Among the entries below, retype exactly the lines starting with the one with "yellow semicircle: (248, 82)" and going on through the one with "cyan square: (60, 86) -> (44, 59), moved", but not the pictures.

» **GIVEN INFORMATION**
⁂

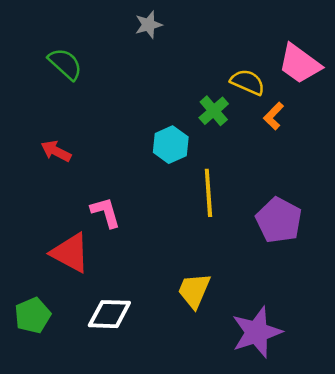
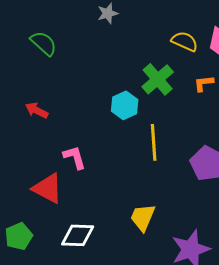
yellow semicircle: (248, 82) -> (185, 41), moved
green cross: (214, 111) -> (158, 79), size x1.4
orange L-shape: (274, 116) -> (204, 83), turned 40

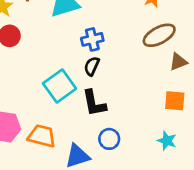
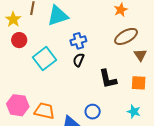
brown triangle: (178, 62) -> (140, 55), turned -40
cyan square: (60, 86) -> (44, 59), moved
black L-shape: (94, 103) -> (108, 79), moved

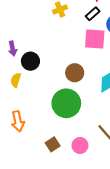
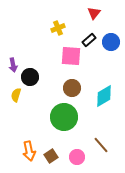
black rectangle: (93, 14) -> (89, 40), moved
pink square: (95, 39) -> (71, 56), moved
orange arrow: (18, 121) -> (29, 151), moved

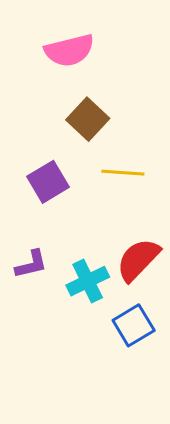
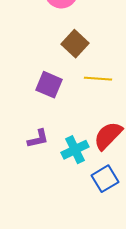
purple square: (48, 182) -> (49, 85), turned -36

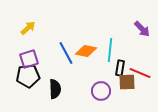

⁂

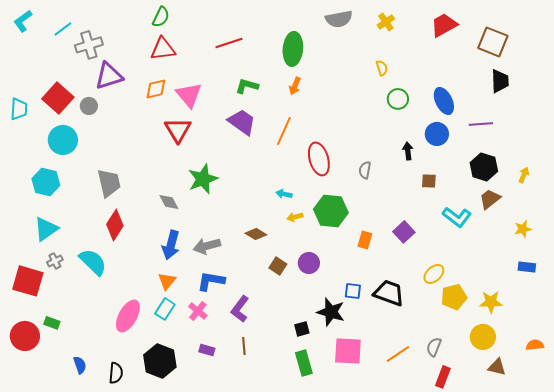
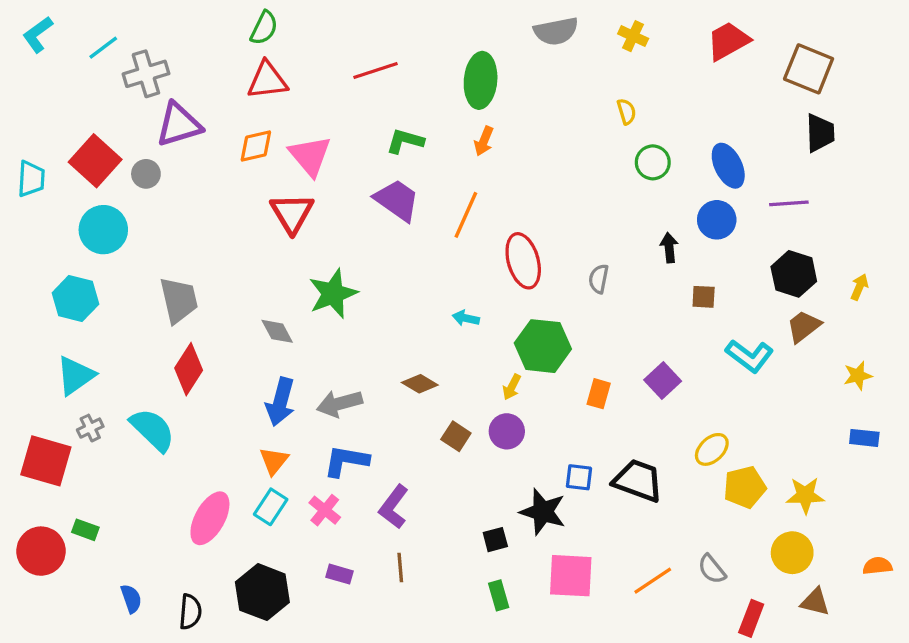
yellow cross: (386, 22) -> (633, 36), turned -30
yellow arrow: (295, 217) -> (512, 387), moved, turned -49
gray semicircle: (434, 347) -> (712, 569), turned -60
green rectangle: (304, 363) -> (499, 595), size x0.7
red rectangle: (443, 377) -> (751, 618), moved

⁂

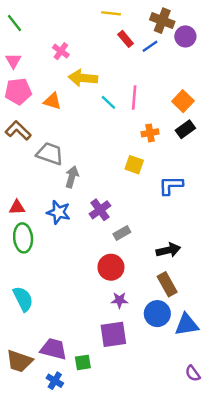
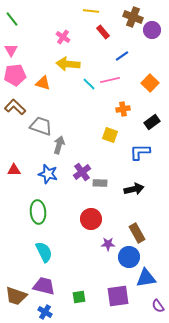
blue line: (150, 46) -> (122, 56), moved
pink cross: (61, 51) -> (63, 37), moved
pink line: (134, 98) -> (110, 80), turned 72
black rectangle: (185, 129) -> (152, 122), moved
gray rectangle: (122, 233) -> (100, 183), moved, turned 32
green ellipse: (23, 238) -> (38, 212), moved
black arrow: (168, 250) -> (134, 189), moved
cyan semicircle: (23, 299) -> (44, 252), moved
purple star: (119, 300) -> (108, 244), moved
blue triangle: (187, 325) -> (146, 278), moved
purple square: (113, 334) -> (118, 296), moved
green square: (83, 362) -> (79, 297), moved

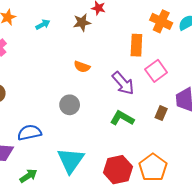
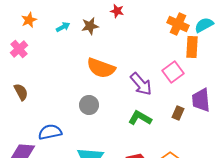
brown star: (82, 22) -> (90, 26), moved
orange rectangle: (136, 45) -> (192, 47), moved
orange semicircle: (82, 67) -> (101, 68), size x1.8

⁂

» **SOLUTION FOR THIS PROBLEM**
yellow semicircle: (248, 82) -> (185, 41), moved
green cross: (214, 111) -> (158, 79), size x1.4
orange L-shape: (274, 116) -> (204, 83), turned 40

brown triangle: (178, 62) -> (140, 55), turned -40
cyan square: (60, 86) -> (44, 59), moved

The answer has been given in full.